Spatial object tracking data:
"""

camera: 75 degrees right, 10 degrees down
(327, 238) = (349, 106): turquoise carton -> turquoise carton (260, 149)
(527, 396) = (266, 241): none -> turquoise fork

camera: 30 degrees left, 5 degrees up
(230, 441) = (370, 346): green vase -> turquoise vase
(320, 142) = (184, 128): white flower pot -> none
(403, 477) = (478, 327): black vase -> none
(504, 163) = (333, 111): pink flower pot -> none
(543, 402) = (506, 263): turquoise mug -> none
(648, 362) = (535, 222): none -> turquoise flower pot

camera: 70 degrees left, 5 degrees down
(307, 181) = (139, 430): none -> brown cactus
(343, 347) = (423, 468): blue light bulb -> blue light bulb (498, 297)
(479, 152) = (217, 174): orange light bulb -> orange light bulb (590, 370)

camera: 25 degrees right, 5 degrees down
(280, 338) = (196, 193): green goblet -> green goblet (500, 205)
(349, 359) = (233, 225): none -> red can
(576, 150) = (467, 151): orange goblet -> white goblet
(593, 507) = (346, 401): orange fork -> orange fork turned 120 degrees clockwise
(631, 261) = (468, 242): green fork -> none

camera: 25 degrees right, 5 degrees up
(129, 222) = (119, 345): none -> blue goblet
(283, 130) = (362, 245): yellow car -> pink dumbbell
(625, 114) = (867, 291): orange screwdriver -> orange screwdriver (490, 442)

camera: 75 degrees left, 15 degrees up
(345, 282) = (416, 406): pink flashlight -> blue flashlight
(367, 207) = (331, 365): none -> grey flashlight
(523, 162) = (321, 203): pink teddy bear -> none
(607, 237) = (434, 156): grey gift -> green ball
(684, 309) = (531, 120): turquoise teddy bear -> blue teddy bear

"""

• _WHAT IS REQUIRED_
Which lines run from the one containing "(479, 152) = (217, 174): orange" to the end of the data? Output them exactly, with nothing added.

• _EXERCISE OUTPUT_
(479, 152) = (217, 174): orange light bulb -> orange light bulb (590, 370)

camera: 25 degrees right, 5 degrees down
(280, 338) = (196, 193): green goblet -> green goblet (500, 205)
(349, 359) = (233, 225): none -> red can
(576, 150) = (467, 151): orange goblet -> white goblet
(593, 507) = (346, 401): orange fork -> orange fork turned 120 degrees clockwise
(631, 261) = (468, 242): green fork -> none

camera: 25 degrees right, 5 degrees up
(129, 222) = (119, 345): none -> blue goblet
(283, 130) = (362, 245): yellow car -> pink dumbbell
(625, 114) = (867, 291): orange screwdriver -> orange screwdriver (490, 442)

camera: 75 degrees left, 15 degrees up
(345, 282) = (416, 406): pink flashlight -> blue flashlight
(367, 207) = (331, 365): none -> grey flashlight
(523, 162) = (321, 203): pink teddy bear -> none
(607, 237) = (434, 156): grey gift -> green ball
(684, 309) = (531, 120): turquoise teddy bear -> blue teddy bear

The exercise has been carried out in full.